----- Data records
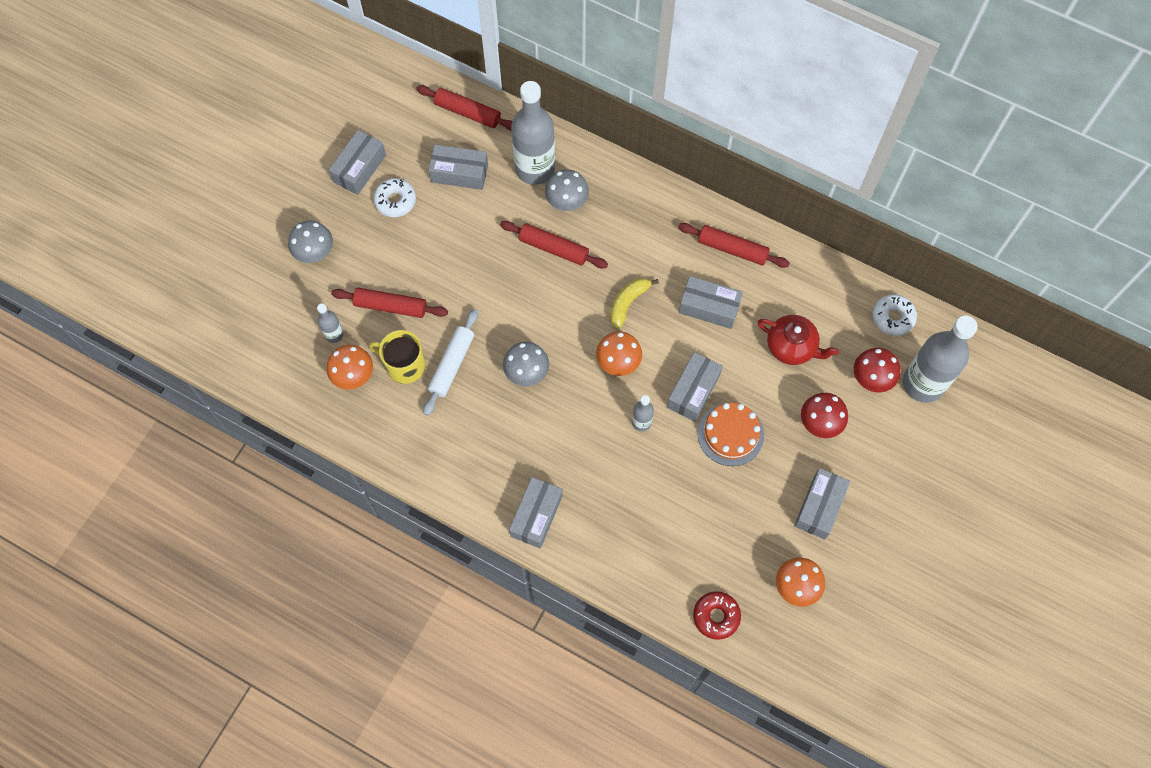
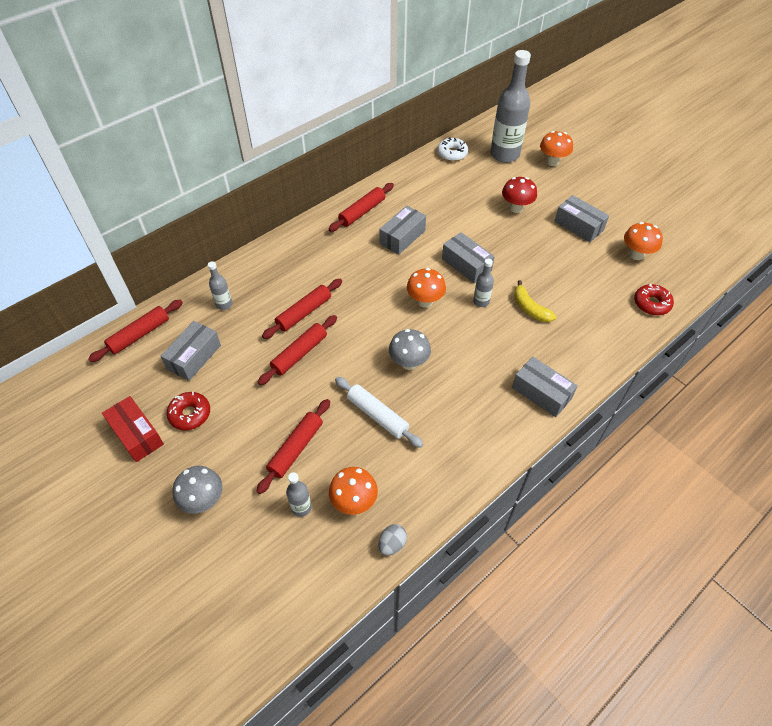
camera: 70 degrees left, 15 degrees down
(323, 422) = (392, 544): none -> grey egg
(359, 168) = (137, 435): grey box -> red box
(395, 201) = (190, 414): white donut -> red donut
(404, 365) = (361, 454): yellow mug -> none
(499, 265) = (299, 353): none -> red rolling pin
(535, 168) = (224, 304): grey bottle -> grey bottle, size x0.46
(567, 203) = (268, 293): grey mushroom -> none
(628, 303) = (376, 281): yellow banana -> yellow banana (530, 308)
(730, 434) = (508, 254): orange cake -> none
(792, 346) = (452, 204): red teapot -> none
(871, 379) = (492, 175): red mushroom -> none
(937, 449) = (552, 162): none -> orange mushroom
----------
----- Data records
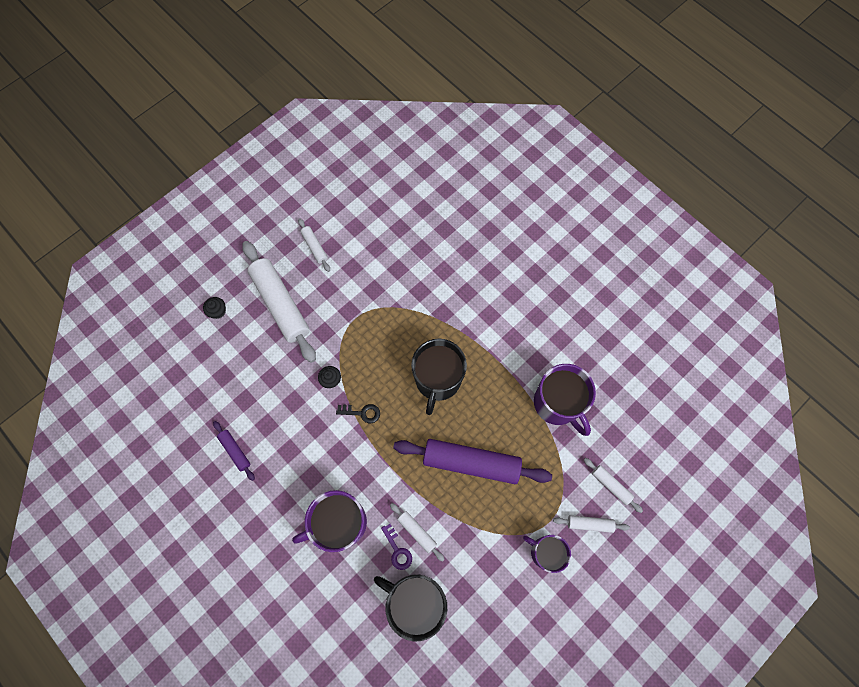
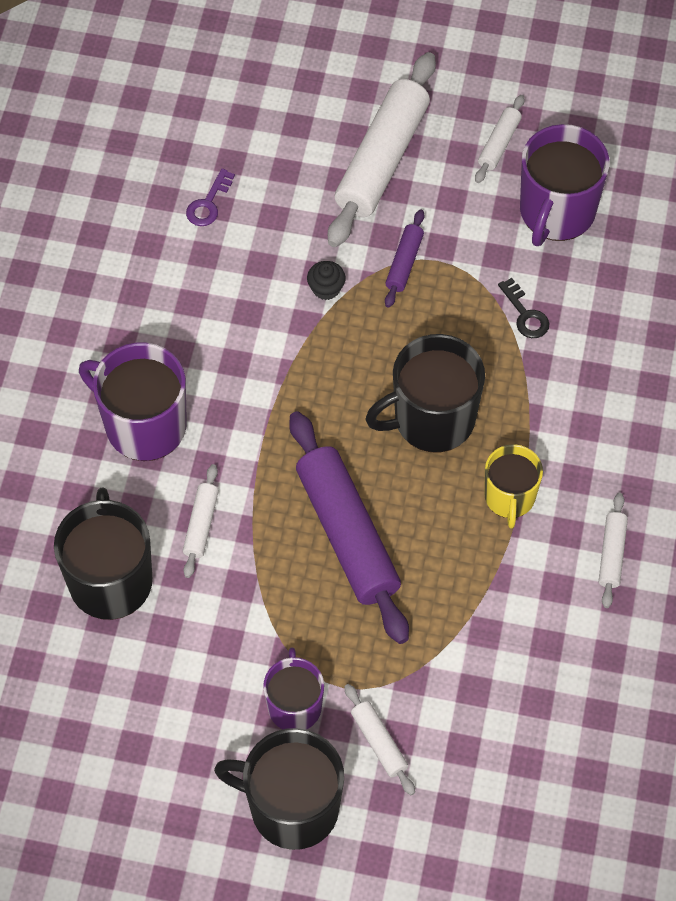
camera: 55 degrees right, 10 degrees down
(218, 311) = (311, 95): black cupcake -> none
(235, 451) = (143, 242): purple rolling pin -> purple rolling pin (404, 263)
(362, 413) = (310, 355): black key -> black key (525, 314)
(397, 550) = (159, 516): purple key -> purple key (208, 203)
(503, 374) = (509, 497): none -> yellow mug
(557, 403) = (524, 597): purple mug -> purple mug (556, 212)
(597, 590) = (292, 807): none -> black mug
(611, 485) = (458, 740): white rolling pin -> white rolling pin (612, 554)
----------
----- Data records
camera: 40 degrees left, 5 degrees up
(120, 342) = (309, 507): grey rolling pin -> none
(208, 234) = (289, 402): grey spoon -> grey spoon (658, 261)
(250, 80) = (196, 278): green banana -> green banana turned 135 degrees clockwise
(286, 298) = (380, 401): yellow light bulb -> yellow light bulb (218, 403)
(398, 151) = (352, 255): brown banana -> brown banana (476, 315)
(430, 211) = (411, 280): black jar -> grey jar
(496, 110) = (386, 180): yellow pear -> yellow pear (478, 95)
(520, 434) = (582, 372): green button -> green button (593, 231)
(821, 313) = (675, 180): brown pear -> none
----------
> **Exercise aim**: Starting at the line with "camera: 70 degrees left, 15 degrees down" and ending at the line with "(937, 449) = (552, 162): none", print each line of the listing above exactly, with no other lines.

> **Problem solution**:
camera: 70 degrees left, 15 degrees down
(323, 422) = (392, 544): none -> grey egg
(359, 168) = (137, 435): grey box -> red box
(395, 201) = (190, 414): white donut -> red donut
(404, 365) = (361, 454): yellow mug -> none
(499, 265) = (299, 353): none -> red rolling pin
(535, 168) = (224, 304): grey bottle -> grey bottle, size x0.46
(567, 203) = (268, 293): grey mushroom -> none
(628, 303) = (376, 281): yellow banana -> yellow banana (530, 308)
(730, 434) = (508, 254): orange cake -> none
(792, 346) = (452, 204): red teapot -> none
(871, 379) = (492, 175): red mushroom -> none
(937, 449) = (552, 162): none -> orange mushroom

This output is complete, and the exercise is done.